A verbatim copy of the line containing "(354, 242) = (404, 533): green" and all lines after it, up to and including the final line of the records, is the only acceptable output.
The records Start Marker
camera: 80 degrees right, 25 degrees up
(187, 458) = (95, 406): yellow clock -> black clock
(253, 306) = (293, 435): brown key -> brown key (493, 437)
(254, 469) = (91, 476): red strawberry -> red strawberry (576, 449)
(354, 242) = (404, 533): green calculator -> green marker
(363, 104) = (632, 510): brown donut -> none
The records End Marker
Result of the task:
(354, 242) = (404, 533): green calculator -> green marker
(363, 104) = (632, 510): brown donut -> none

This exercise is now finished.